| WHAT THE TASK ASKS |
Two lines mark the range in the entries below: the one holding "building: [206,132,271,202] ->" and the one holding "building: [309,288,352,328] -> none". Set down those two and all lines between them, exactly.

| GIVEN ENTRIES |

----------

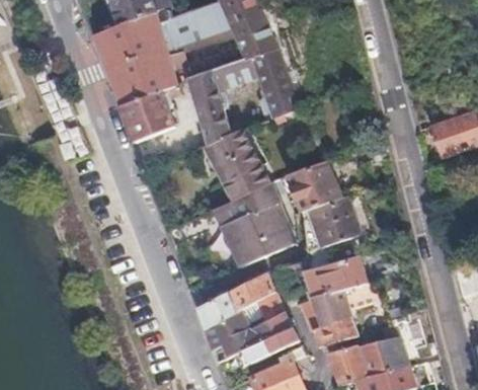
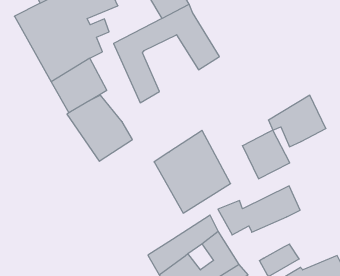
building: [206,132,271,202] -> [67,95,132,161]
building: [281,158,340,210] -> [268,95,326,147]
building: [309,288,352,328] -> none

----------

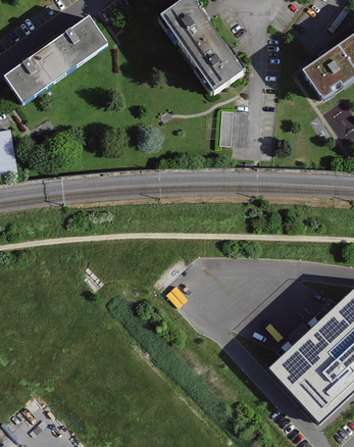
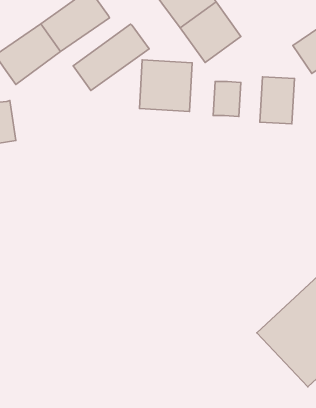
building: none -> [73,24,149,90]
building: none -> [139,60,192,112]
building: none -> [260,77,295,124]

----------

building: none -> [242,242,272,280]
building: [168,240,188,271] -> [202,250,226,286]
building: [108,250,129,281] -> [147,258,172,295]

----------

| SOLUTION |
building: [206,132,271,202] -> [67,95,132,161]
building: [281,158,340,210] -> [268,95,326,147]
building: [309,288,352,328] -> none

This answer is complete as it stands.